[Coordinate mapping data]
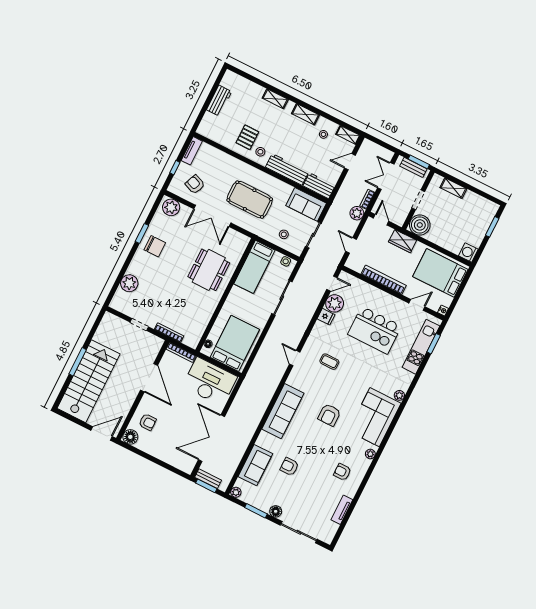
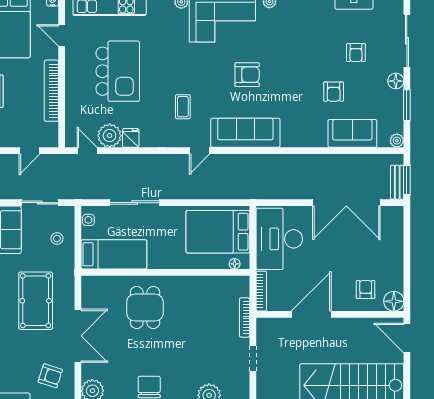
armchair: (195, 184) -> (50, 376), turned -94
dining table: (209, 270) -> (145, 308), width x0.73
sofa: (283, 411) -> (245, 133), moved
armchair: (342, 472) -> (356, 53), moved

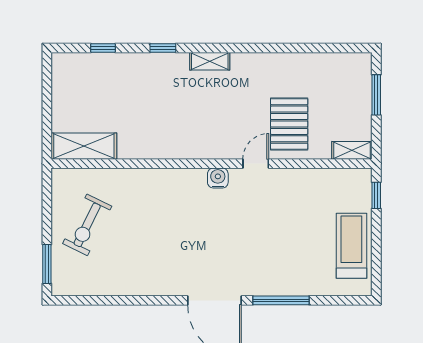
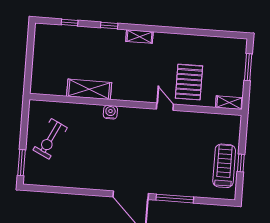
shelving: (84, 146) -> (89, 89), moved
door: (256, 164) -> (165, 107), hinge flipped
water cooler: (218, 178) -> (110, 112), moved
window: (376, 195) -> (241, 163), moved

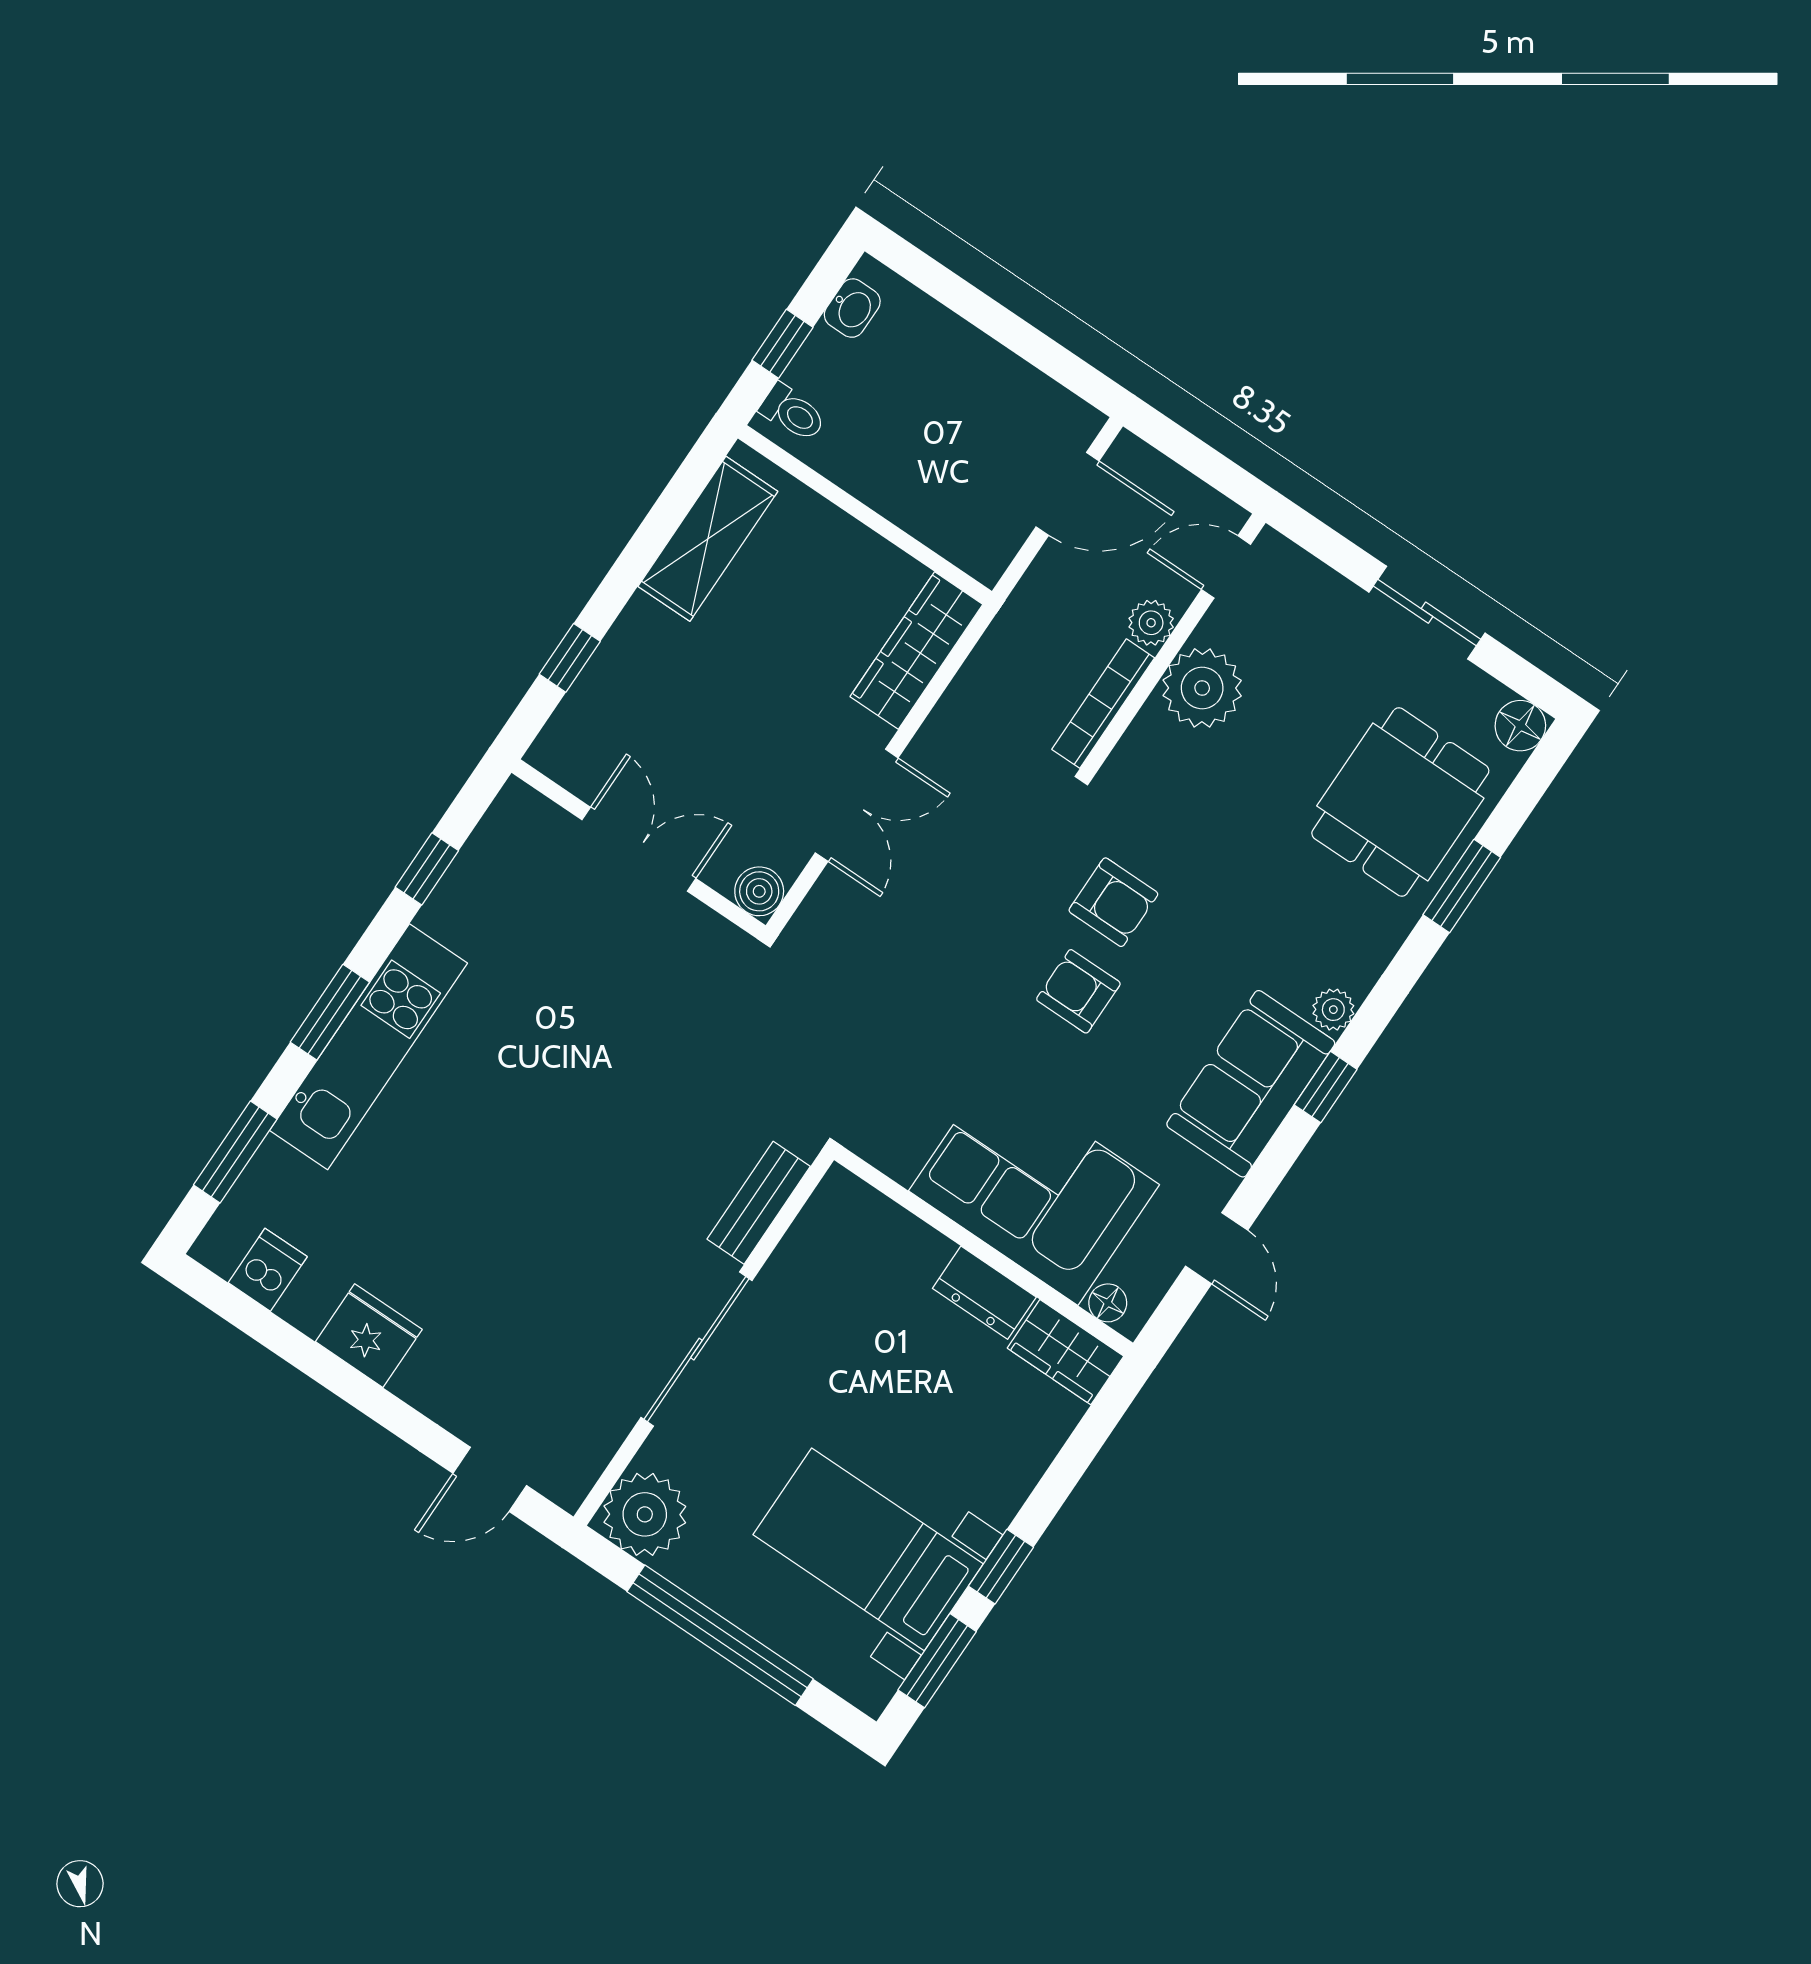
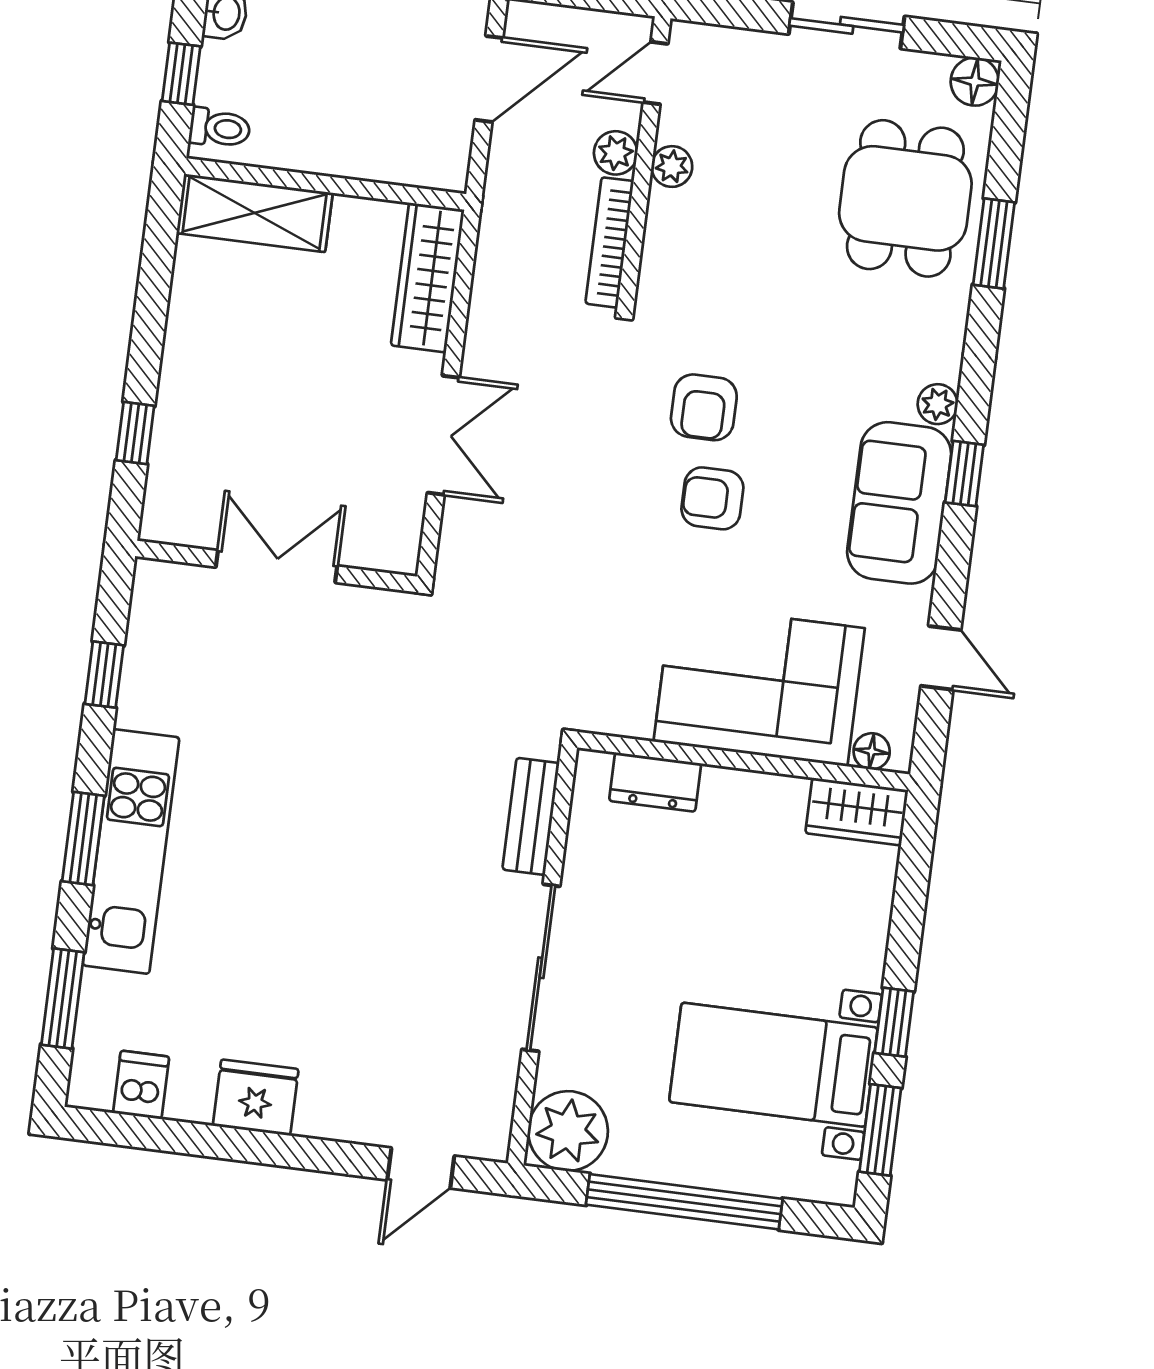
shelving: (708, 539) -> (255, 213), moved, turned 90
plant: (1202, 688) -> (672, 167), width x0.53, depth x0.53
boiler: (759, 891) -> (397, 551), removed
armchair: (1113, 902) -> (704, 407), turned 90
dresser: (984, 1293) -> (655, 782), moved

[ACTION ITEM]
For the entries above, please state how many lines contain the string "turned"; give the number and nothing else.

[RESPONSE FOR THIS EXERCISE]
3